Task description: Tally the lines of the records below that include the word "none", and write down only that tally.

___ Material provided

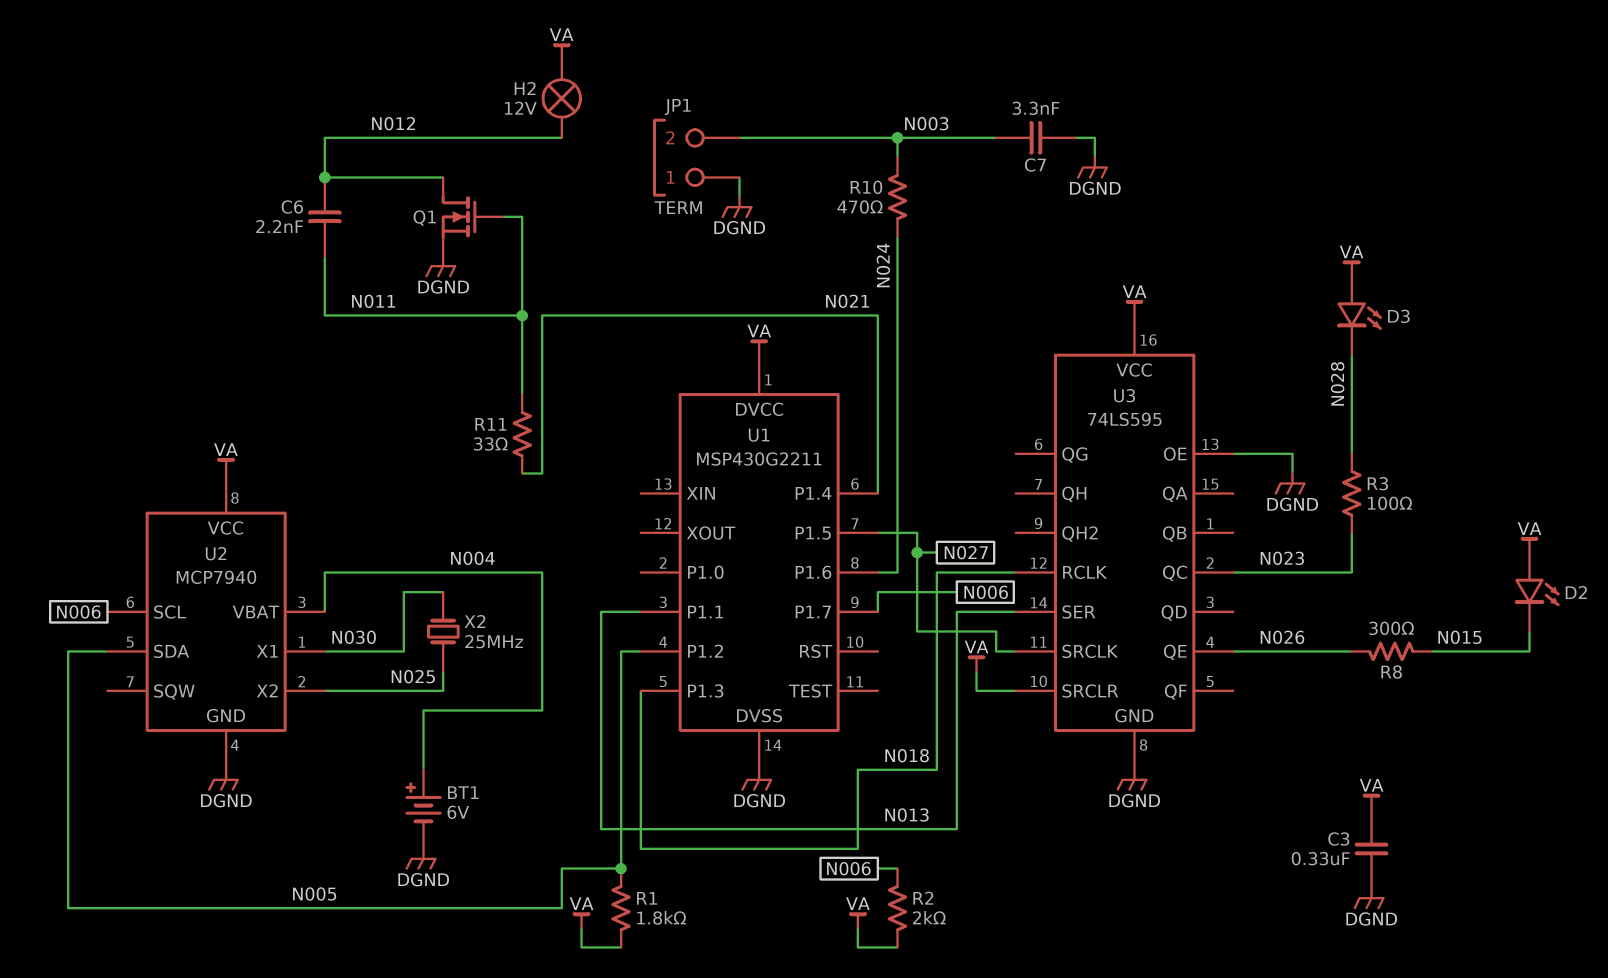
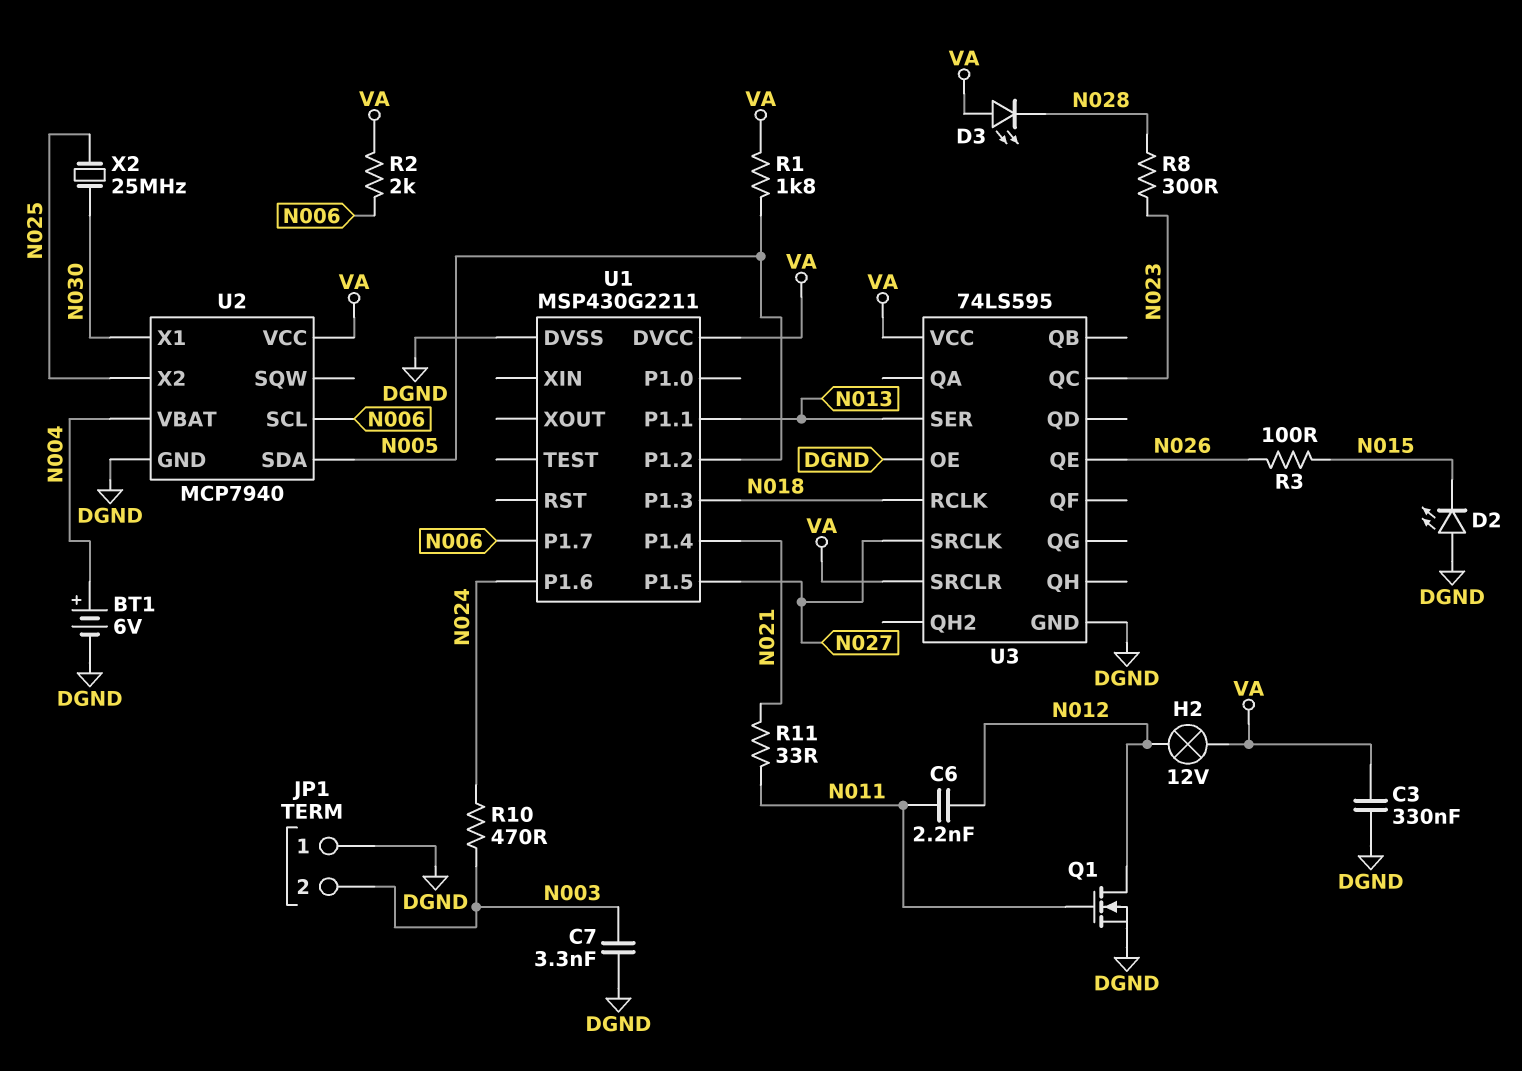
D2: LED (A VA, K N015) -> LED (A DGND, K N015)
R3: 100 (N023, N028) -> 100 (N015, N026)
R8: 300 (N015, N026) -> 300 (N023, N028)

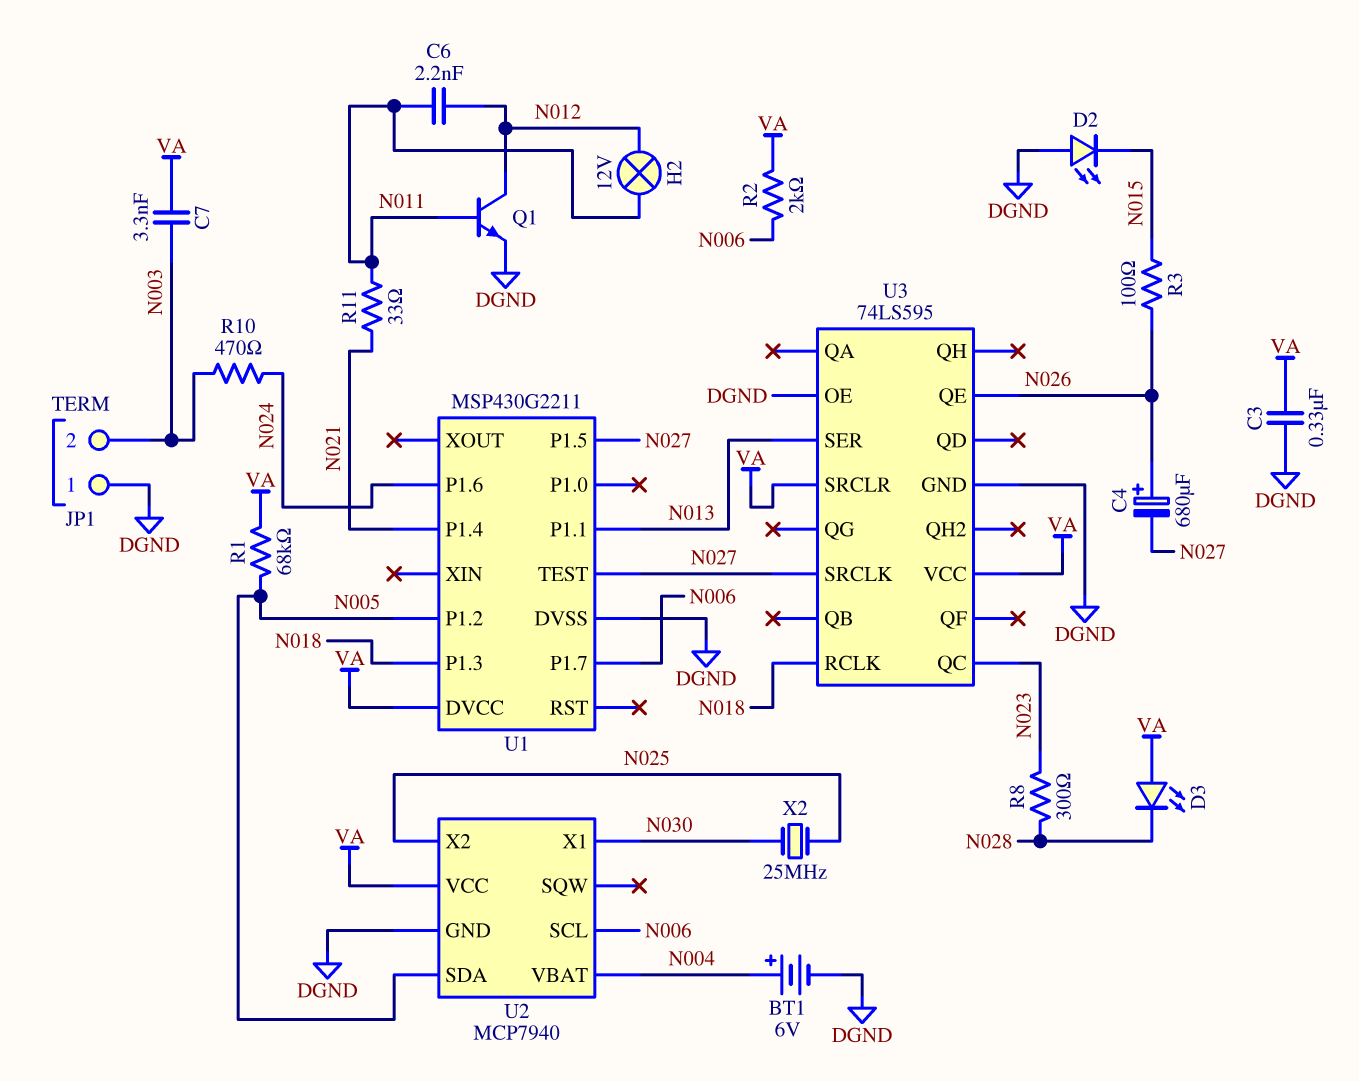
C4: none -> 680uF (plus N026, minus N027)
C7: 3.3nF (DGND, N003) -> 3.3nF (N003, VA)
H2: lamp 12V (N012, VA) -> lamp 12V (N011, N012)
Q1: NMOS (G N011, D N012, S DGND) -> NPN (B N011, C N012, E DGND)
R1: 1.8k (N005, VA) -> 68k (N005, VA)
U1 pin TEST: none -> N027

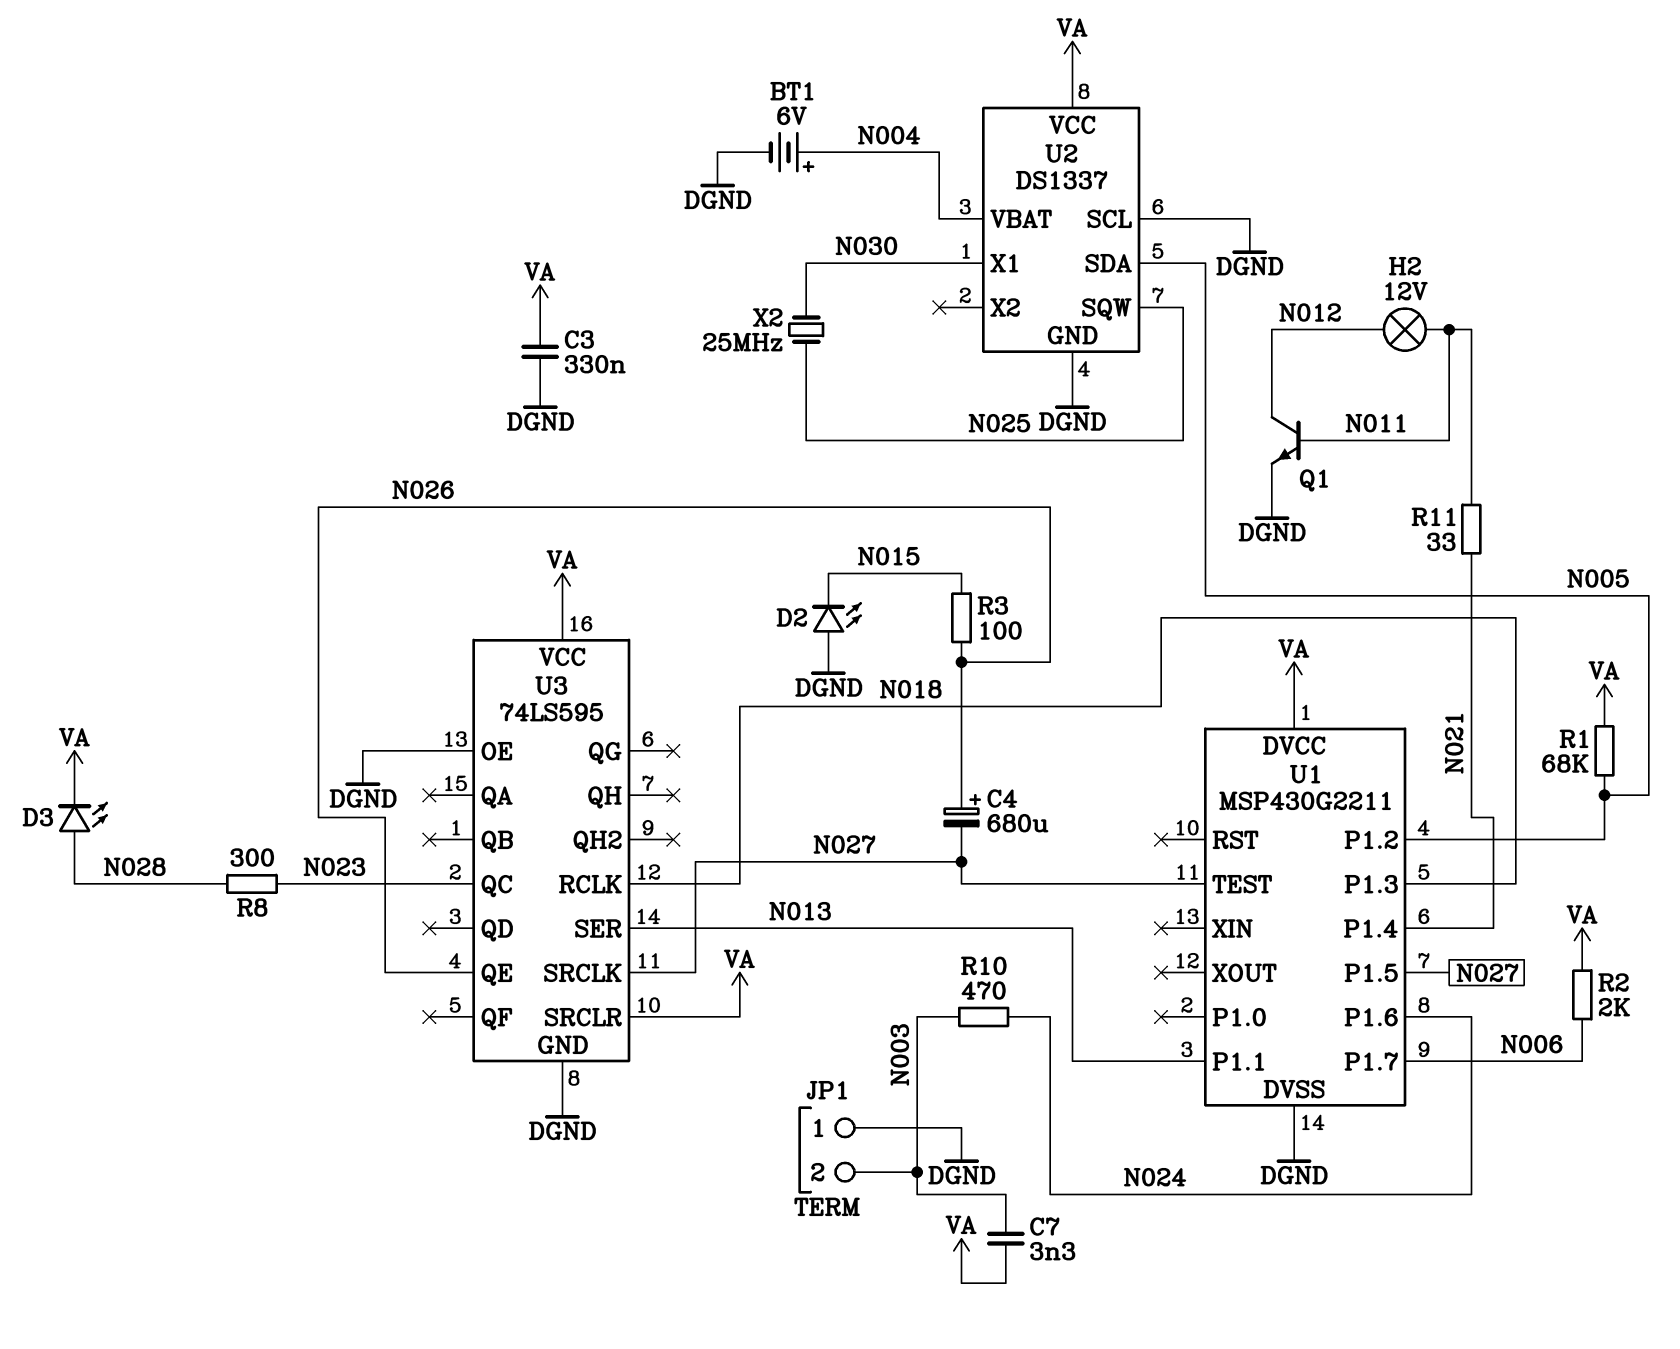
C6: 2.2nF (N011, N012) -> none
D3: LED (A VA, K N028) -> LED (A N028, K VA)
U2: MCP7940 -> DS1337
U2 pin SCL: N006 -> DGND
U2 pin SQW: none -> N025
U2 pin X2: N025 -> none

______

Response to this exercise: 5